### Information supplied:
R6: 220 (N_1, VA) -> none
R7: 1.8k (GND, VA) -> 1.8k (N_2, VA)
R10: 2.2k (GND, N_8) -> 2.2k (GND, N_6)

--

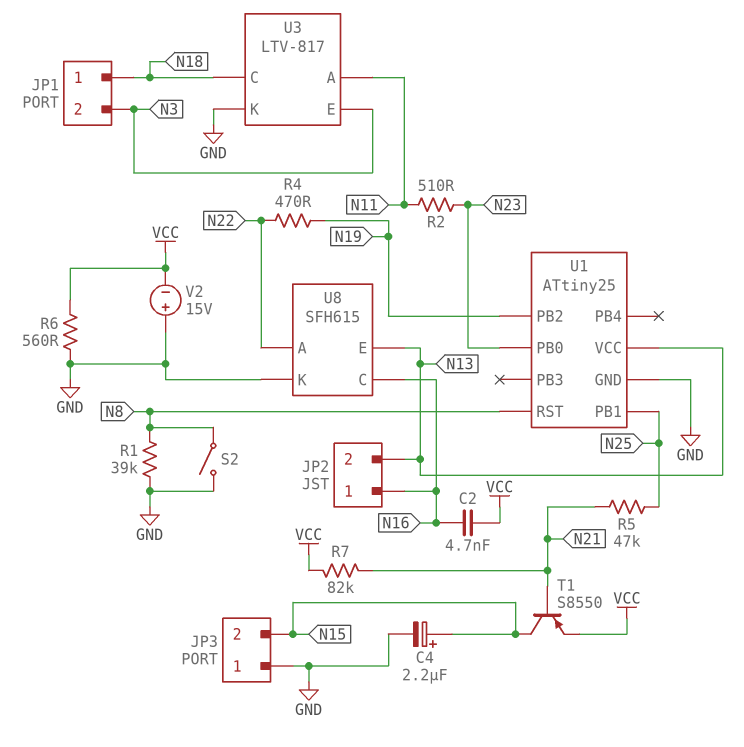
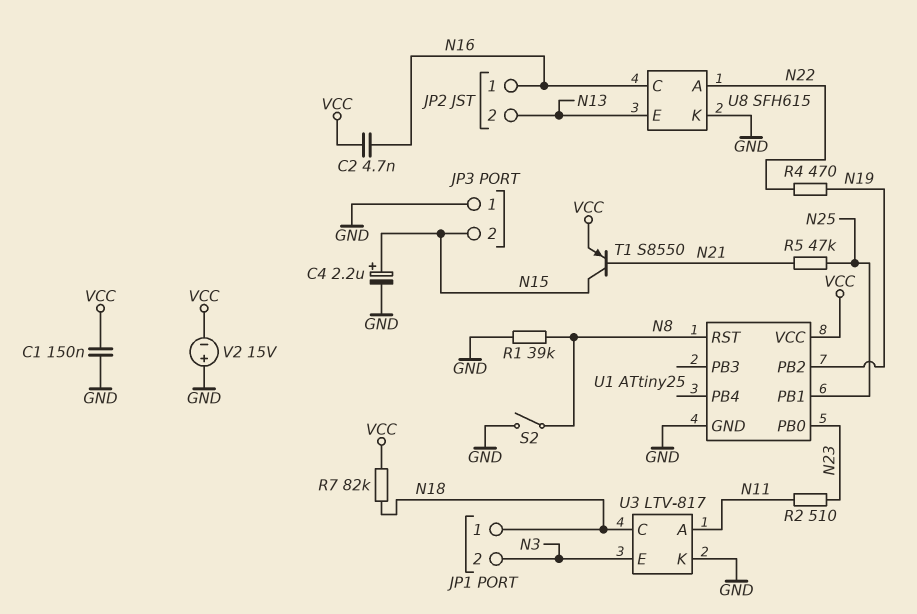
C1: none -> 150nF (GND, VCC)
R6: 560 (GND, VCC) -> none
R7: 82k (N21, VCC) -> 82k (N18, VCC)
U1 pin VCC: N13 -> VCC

### About this task:
Take the stretch of lines above from the one containing "R6: 560 (GND, VCC) -> none" through the one containing "U1 pin VCC: N13 -> VCC" and repeat it exactly, adding no other line.

### Output below:
R6: 560 (GND, VCC) -> none
R7: 82k (N21, VCC) -> 82k (N18, VCC)
U1 pin VCC: N13 -> VCC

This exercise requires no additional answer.